Write the entries below again, precisely as they appear.

——

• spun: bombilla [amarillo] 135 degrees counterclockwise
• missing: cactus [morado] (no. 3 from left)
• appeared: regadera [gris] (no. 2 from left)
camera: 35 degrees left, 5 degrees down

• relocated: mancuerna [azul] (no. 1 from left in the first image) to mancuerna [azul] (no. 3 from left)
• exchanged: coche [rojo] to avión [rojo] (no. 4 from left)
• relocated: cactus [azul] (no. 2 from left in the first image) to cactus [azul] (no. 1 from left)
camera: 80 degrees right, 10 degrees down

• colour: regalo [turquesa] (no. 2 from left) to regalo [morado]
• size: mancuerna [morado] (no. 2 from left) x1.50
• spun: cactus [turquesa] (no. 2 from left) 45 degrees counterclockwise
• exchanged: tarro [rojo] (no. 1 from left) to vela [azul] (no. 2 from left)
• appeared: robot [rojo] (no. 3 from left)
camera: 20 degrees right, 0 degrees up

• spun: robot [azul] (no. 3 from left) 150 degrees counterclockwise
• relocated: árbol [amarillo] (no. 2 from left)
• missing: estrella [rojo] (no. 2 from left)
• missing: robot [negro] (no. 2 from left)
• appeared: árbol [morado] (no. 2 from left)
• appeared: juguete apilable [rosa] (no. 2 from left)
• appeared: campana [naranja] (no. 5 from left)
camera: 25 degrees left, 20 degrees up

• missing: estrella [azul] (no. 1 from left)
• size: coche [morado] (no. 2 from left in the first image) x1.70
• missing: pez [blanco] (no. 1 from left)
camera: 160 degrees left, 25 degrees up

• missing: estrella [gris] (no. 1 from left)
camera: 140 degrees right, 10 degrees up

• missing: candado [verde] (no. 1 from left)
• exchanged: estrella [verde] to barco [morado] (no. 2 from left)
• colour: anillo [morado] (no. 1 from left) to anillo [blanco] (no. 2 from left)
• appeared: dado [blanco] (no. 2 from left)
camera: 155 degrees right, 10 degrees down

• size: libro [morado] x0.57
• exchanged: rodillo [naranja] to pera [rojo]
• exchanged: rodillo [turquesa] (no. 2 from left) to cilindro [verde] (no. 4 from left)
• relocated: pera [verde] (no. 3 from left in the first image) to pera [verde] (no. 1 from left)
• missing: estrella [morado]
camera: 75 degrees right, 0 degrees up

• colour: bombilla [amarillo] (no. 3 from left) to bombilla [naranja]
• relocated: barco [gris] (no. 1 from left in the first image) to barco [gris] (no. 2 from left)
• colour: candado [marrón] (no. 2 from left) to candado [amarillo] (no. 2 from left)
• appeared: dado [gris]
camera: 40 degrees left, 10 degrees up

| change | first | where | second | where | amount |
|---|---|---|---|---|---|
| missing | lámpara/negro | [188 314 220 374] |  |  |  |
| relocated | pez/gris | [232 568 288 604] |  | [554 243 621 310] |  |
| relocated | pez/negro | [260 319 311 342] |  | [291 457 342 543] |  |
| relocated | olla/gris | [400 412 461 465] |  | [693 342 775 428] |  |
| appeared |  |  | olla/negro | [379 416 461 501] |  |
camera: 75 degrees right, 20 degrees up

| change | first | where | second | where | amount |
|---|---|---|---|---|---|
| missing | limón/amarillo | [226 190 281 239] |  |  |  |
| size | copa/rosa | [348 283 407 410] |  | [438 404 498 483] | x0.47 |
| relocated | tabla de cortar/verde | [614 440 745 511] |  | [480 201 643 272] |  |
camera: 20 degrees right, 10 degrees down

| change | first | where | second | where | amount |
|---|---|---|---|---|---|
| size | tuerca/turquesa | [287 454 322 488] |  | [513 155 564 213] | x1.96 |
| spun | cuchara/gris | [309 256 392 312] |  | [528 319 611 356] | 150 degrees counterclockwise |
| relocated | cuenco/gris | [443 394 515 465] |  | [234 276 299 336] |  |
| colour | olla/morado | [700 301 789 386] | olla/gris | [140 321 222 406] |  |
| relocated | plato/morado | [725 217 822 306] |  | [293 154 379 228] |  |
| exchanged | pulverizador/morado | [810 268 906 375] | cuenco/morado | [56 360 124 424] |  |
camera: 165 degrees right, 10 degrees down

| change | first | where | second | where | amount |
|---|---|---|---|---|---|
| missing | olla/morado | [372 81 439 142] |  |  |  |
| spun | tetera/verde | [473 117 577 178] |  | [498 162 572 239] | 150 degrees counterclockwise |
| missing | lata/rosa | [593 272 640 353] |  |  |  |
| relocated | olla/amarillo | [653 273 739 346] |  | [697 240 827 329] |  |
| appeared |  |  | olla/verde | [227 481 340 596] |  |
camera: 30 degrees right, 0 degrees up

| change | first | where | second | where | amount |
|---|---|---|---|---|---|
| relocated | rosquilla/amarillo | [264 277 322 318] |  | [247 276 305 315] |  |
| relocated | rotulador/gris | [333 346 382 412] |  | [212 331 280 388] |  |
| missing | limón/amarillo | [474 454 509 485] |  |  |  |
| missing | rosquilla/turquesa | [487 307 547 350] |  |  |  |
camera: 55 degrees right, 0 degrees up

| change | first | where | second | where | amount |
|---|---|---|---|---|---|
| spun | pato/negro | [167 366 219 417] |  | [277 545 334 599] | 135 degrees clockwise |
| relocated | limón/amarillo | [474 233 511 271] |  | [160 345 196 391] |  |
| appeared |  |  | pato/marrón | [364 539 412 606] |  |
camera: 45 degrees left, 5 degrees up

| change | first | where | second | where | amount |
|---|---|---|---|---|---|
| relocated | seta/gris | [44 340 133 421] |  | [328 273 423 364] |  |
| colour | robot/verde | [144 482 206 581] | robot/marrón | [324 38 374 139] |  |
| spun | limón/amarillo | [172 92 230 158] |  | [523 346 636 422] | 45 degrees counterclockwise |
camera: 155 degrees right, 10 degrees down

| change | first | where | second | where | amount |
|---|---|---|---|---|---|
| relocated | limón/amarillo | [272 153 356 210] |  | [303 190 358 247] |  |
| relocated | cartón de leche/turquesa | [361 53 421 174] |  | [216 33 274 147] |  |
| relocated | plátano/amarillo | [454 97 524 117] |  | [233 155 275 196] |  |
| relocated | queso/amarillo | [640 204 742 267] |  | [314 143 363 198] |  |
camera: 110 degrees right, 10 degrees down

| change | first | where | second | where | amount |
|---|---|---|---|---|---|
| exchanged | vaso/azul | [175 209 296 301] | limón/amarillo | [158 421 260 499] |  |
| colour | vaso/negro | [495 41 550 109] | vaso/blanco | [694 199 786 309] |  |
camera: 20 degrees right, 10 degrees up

——

» **Output of the exercise**:
• spun: bombilla [amarillo] 135 degrees counterclockwise
• missing: cactus [morado] (no. 3 from left)
• appeared: regadera [gris] (no. 2 from left)
camera: 35 degrees left, 5 degrees down

• relocated: mancuerna [azul] (no. 1 from left in the first image) to mancuerna [azul] (no. 3 from left)
• exchanged: coche [rojo] to avión [rojo] (no. 4 from left)
• relocated: cactus [azul] (no. 2 from left in the first image) to cactus [azul] (no. 1 from left)
camera: 80 degrees right, 10 degrees down

• colour: regalo [turquesa] (no. 2 from left) to regalo [morado]
• size: mancuerna [morado] (no. 2 from left) x1.50
• spun: cactus [turquesa] (no. 2 from left) 45 degrees counterclockwise
• exchanged: tarro [rojo] (no. 1 from left) to vela [azul] (no. 2 from left)
• appeared: robot [rojo] (no. 3 from left)
camera: 20 degrees right, 0 degrees up

• spun: robot [azul] (no. 3 from left) 150 degrees counterclockwise
• relocated: árbol [amarillo] (no. 2 from left)
• missing: estrella [rojo] (no. 2 from left)
• missing: robot [negro] (no. 2 from left)
• appeared: árbol [morado] (no. 2 from left)
• appeared: juguete apilable [rosa] (no. 2 from left)
• appeared: campana [naranja] (no. 5 from left)
camera: 25 degrees left, 20 degrees up

• missing: estrella [azul] (no. 1 from left)
• size: coche [morado] (no. 2 from left in the first image) x1.70
• missing: pez [blanco] (no. 1 from left)
camera: 160 degrees left, 25 degrees up

• missing: estrella [gris] (no. 1 from left)
camera: 140 degrees right, 10 degrees up

• missing: candado [verde] (no. 1 from left)
• exchanged: estrella [verde] to barco [morado] (no. 2 from left)
• colour: anillo [morado] (no. 1 from left) to anillo [blanco] (no. 2 from left)
• appeared: dado [blanco] (no. 2 from left)
camera: 155 degrees right, 10 degrees down

• size: libro [morado] x0.57
• exchanged: rodillo [naranja] to pera [rojo]
• exchanged: rodillo [turquesa] (no. 2 from left) to cilindro [verde] (no. 4 from left)
• relocated: pera [verde] (no. 3 from left in the first image) to pera [verde] (no. 1 from left)
• missing: estrella [morado]
camera: 75 degrees right, 0 degrees up

• colour: bombilla [amarillo] (no. 3 from left) to bombilla [naranja]
• relocated: barco [gris] (no. 1 from left in the first image) to barco [gris] (no. 2 from left)
• colour: candado [marrón] (no. 2 from left) to candado [amarillo] (no. 2 from left)
• appeared: dado [gris]
camera: 40 degrees left, 10 degrees up

| change | first | where | second | where | amount |
|---|---|---|---|---|---|
| missing | lámpara/negro | [188 314 220 374] |  |  |  |
| relocated | pez/gris | [232 568 288 604] |  | [554 243 621 310] |  |
| relocated | pez/negro | [260 319 311 342] |  | [291 457 342 543] |  |
| relocated | olla/gris | [400 412 461 465] |  | [693 342 775 428] |  |
| appeared |  |  | olla/negro | [379 416 461 501] |  |
camera: 75 degrees right, 20 degrees up

| change | first | where | second | where | amount |
|---|---|---|---|---|---|
| missing | limón/amarillo | [226 190 281 239] |  |  |  |
| size | copa/rosa | [348 283 407 410] |  | [438 404 498 483] | x0.47 |
| relocated | tabla de cortar/verde | [614 440 745 511] |  | [480 201 643 272] |  |
camera: 20 degrees right, 10 degrees down

| change | first | where | second | where | amount |
|---|---|---|---|---|---|
| size | tuerca/turquesa | [287 454 322 488] |  | [513 155 564 213] | x1.96 |
| spun | cuchara/gris | [309 256 392 312] |  | [528 319 611 356] | 150 degrees counterclockwise |
| relocated | cuenco/gris | [443 394 515 465] |  | [234 276 299 336] |  |
| colour | olla/morado | [700 301 789 386] | olla/gris | [140 321 222 406] |  |
| relocated | plato/morado | [725 217 822 306] |  | [293 154 379 228] |  |
| exchanged | pulverizador/morado | [810 268 906 375] | cuenco/morado | [56 360 124 424] |  |
camera: 165 degrees right, 10 degrees down

| change | first | where | second | where | amount |
|---|---|---|---|---|---|
| missing | olla/morado | [372 81 439 142] |  |  |  |
| spun | tetera/verde | [473 117 577 178] |  | [498 162 572 239] | 150 degrees counterclockwise |
| missing | lata/rosa | [593 272 640 353] |  |  |  |
| relocated | olla/amarillo | [653 273 739 346] |  | [697 240 827 329] |  |
| appeared |  |  | olla/verde | [227 481 340 596] |  |
camera: 30 degrees right, 0 degrees up

| change | first | where | second | where | amount |
|---|---|---|---|---|---|
| relocated | rosquilla/amarillo | [264 277 322 318] |  | [247 276 305 315] |  |
| relocated | rotulador/gris | [333 346 382 412] |  | [212 331 280 388] |  |
| missing | limón/amarillo | [474 454 509 485] |  |  |  |
| missing | rosquilla/turquesa | [487 307 547 350] |  |  |  |
camera: 55 degrees right, 0 degrees up

| change | first | where | second | where | amount |
|---|---|---|---|---|---|
| spun | pato/negro | [167 366 219 417] |  | [277 545 334 599] | 135 degrees clockwise |
| relocated | limón/amarillo | [474 233 511 271] |  | [160 345 196 391] |  |
| appeared |  |  | pato/marrón | [364 539 412 606] |  |
camera: 45 degrees left, 5 degrees up

| change | first | where | second | where | amount |
|---|---|---|---|---|---|
| relocated | seta/gris | [44 340 133 421] |  | [328 273 423 364] |  |
| colour | robot/verde | [144 482 206 581] | robot/marrón | [324 38 374 139] |  |
| spun | limón/amarillo | [172 92 230 158] |  | [523 346 636 422] | 45 degrees counterclockwise |
camera: 155 degrees right, 10 degrees down

| change | first | where | second | where | amount |
|---|---|---|---|---|---|
| relocated | limón/amarillo | [272 153 356 210] |  | [303 190 358 247] |  |
| relocated | cartón de leche/turquesa | [361 53 421 174] |  | [216 33 274 147] |  |
| relocated | plátano/amarillo | [454 97 524 117] |  | [233 155 275 196] |  |
| relocated | queso/amarillo | [640 204 742 267] |  | [314 143 363 198] |  |
camera: 110 degrees right, 10 degrees down

| change | first | where | second | where | amount |
|---|---|---|---|---|---|
| exchanged | vaso/azul | [175 209 296 301] | limón/amarillo | [158 421 260 499] |  |
| colour | vaso/negro | [495 41 550 109] | vaso/blanco | [694 199 786 309] |  |
camera: 20 degrees right, 10 degrees up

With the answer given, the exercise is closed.